» **Action item**:
Nothing but the pictures should go missing; return all the entries below exactly.

» **The input**:
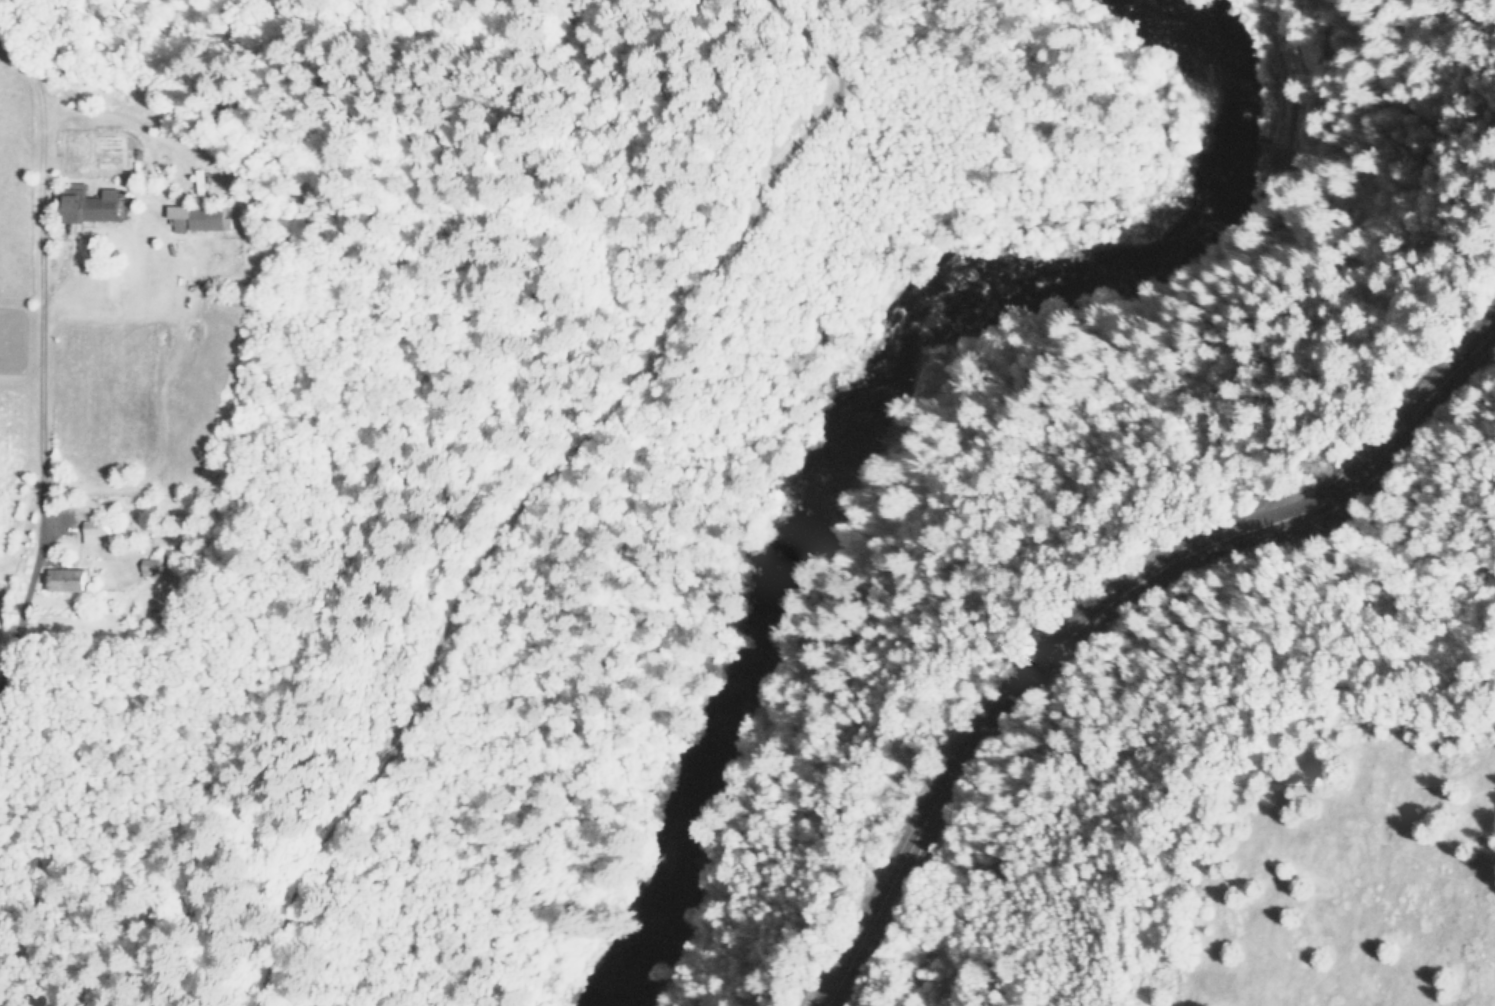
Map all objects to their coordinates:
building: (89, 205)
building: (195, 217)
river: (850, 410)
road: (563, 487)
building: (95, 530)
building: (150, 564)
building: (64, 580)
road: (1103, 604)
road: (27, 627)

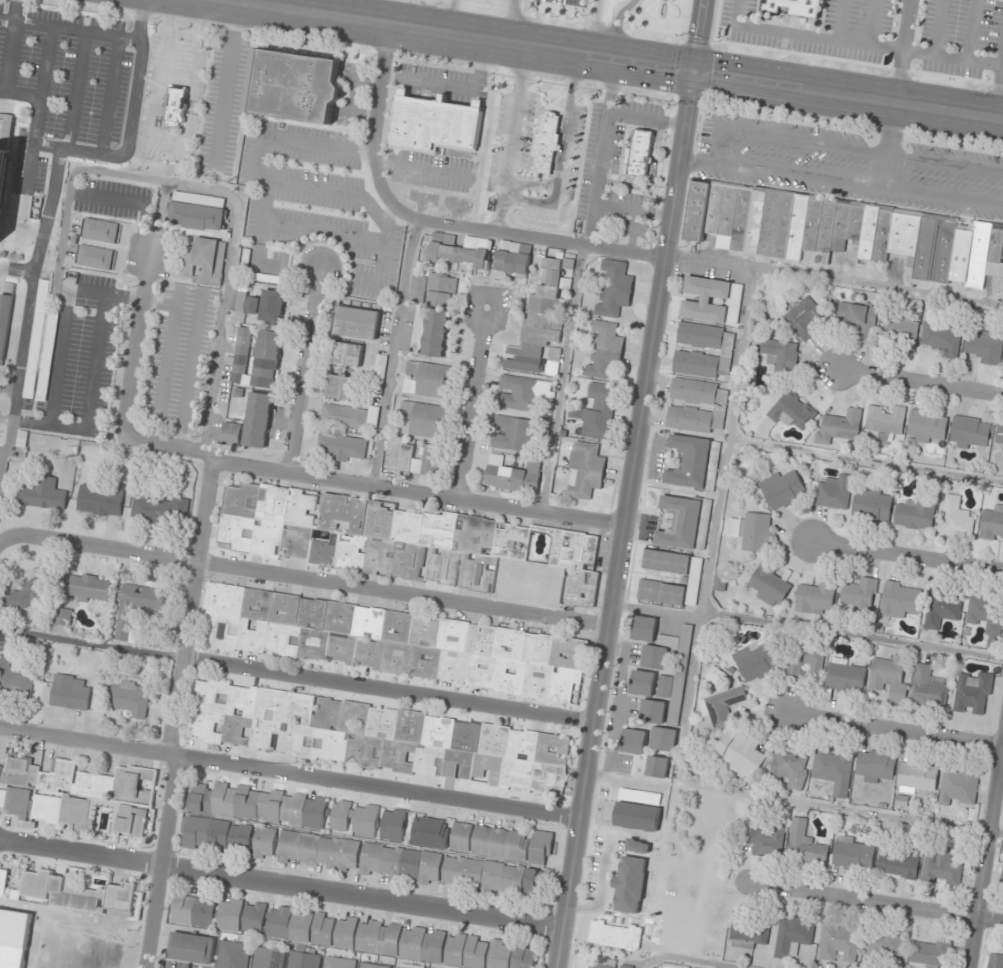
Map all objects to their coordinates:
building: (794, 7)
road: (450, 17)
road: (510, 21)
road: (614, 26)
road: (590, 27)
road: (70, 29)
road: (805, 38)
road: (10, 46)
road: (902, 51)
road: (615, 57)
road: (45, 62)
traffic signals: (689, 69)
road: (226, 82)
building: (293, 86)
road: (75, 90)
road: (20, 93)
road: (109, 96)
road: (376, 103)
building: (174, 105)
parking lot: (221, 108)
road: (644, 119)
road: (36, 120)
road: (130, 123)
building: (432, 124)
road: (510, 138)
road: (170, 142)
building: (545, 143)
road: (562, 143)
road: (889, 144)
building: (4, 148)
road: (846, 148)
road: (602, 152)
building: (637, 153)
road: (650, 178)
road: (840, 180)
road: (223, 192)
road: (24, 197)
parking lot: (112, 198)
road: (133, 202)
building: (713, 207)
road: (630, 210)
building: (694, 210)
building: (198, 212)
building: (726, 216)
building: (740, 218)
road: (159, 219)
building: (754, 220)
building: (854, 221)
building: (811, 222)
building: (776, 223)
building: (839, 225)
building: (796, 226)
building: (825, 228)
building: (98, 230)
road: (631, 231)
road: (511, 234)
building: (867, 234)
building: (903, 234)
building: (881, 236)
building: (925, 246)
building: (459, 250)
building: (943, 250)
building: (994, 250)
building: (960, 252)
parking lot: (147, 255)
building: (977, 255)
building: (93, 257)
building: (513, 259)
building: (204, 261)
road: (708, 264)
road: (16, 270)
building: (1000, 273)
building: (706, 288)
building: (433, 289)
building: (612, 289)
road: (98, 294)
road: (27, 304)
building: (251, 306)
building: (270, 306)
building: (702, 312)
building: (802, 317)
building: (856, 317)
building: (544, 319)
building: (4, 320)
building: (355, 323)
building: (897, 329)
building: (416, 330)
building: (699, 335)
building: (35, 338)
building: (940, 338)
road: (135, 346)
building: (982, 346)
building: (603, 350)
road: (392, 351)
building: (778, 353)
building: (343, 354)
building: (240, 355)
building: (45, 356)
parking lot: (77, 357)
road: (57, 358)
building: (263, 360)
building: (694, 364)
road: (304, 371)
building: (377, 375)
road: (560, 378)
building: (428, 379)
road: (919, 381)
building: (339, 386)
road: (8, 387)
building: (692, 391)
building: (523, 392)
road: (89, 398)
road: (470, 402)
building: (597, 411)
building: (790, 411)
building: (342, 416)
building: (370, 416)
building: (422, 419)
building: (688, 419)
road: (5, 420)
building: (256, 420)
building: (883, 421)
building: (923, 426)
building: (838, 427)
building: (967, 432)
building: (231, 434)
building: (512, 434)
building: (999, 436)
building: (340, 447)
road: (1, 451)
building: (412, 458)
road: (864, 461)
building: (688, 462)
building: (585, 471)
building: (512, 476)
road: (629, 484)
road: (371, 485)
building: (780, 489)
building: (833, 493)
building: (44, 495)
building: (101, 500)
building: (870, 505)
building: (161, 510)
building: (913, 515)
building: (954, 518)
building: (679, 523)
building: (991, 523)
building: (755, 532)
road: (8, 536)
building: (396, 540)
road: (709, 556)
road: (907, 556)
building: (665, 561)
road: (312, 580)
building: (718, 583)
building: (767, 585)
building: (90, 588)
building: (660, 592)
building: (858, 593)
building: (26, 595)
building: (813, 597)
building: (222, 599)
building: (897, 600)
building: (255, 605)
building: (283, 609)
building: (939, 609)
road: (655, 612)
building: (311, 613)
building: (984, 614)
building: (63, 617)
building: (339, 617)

» **Result for this task**:
Map all objects to their coordinates:
building: (89, 205)
building: (195, 217)
river: (850, 410)
road: (563, 487)
building: (95, 530)
building: (150, 564)
building: (64, 580)
road: (1103, 604)
road: (27, 627)

Map all objects to their coordinates:
building: (794, 7)
road: (450, 17)
road: (510, 21)
road: (614, 26)
road: (590, 27)
road: (70, 29)
road: (805, 38)
road: (10, 46)
road: (902, 51)
road: (615, 57)
road: (45, 62)
traffic signals: (689, 69)
road: (226, 82)
building: (293, 86)
road: (75, 90)
road: (20, 93)
road: (109, 96)
road: (376, 103)
building: (174, 105)
parking lot: (221, 108)
road: (644, 119)
road: (36, 120)
road: (130, 123)
building: (432, 124)
road: (510, 138)
road: (170, 142)
building: (545, 143)
road: (562, 143)
road: (889, 144)
building: (4, 148)
road: (846, 148)
road: (602, 152)
building: (637, 153)
road: (650, 178)
road: (840, 180)
road: (223, 192)
road: (24, 197)
parking lot: (112, 198)
road: (133, 202)
building: (713, 207)
road: (630, 210)
building: (694, 210)
building: (198, 212)
building: (726, 216)
building: (740, 218)
road: (159, 219)
building: (754, 220)
building: (854, 221)
building: (811, 222)
building: (776, 223)
building: (839, 225)
building: (796, 226)
building: (825, 228)
building: (98, 230)
road: (631, 231)
road: (511, 234)
building: (867, 234)
building: (903, 234)
building: (881, 236)
building: (925, 246)
building: (459, 250)
building: (943, 250)
building: (994, 250)
building: (960, 252)
parking lot: (147, 255)
building: (977, 255)
building: (93, 257)
building: (513, 259)
building: (204, 261)
road: (708, 264)
road: (16, 270)
building: (1000, 273)
building: (706, 288)
building: (433, 289)
building: (612, 289)
road: (98, 294)
road: (27, 304)
building: (251, 306)
building: (270, 306)
building: (702, 312)
building: (802, 317)
building: (856, 317)
building: (544, 319)
building: (4, 320)
building: (355, 323)
building: (897, 329)
building: (416, 330)
building: (699, 335)
building: (35, 338)
building: (940, 338)
road: (135, 346)
building: (982, 346)
building: (603, 350)
road: (392, 351)
building: (778, 353)
building: (343, 354)
building: (240, 355)
building: (45, 356)
parking lot: (77, 357)
road: (57, 358)
building: (263, 360)
building: (694, 364)
road: (304, 371)
building: (377, 375)
road: (560, 378)
building: (428, 379)
road: (919, 381)
building: (339, 386)
road: (8, 387)
building: (692, 391)
building: (523, 392)
road: (89, 398)
road: (470, 402)
building: (597, 411)
building: (790, 411)
building: (342, 416)
building: (370, 416)
building: (422, 419)
building: (688, 419)
road: (5, 420)
building: (256, 420)
building: (883, 421)
building: (923, 426)
building: (838, 427)
building: (967, 432)
building: (231, 434)
building: (512, 434)
building: (999, 436)
building: (340, 447)
road: (1, 451)
building: (412, 458)
road: (864, 461)
building: (688, 462)
building: (585, 471)
building: (512, 476)
road: (629, 484)
road: (371, 485)
building: (780, 489)
building: (833, 493)
building: (44, 495)
building: (101, 500)
building: (870, 505)
building: (161, 510)
building: (913, 515)
building: (954, 518)
building: (679, 523)
building: (991, 523)
building: (755, 532)
road: (8, 536)
building: (396, 540)
road: (709, 556)
road: (907, 556)
building: (665, 561)
road: (312, 580)
building: (718, 583)
building: (767, 585)
building: (90, 588)
building: (660, 592)
building: (858, 593)
building: (26, 595)
building: (813, 597)
building: (222, 599)
building: (897, 600)
building: (255, 605)
building: (283, 609)
building: (939, 609)
road: (655, 612)
building: (311, 613)
building: (984, 614)
building: (63, 617)
building: (339, 617)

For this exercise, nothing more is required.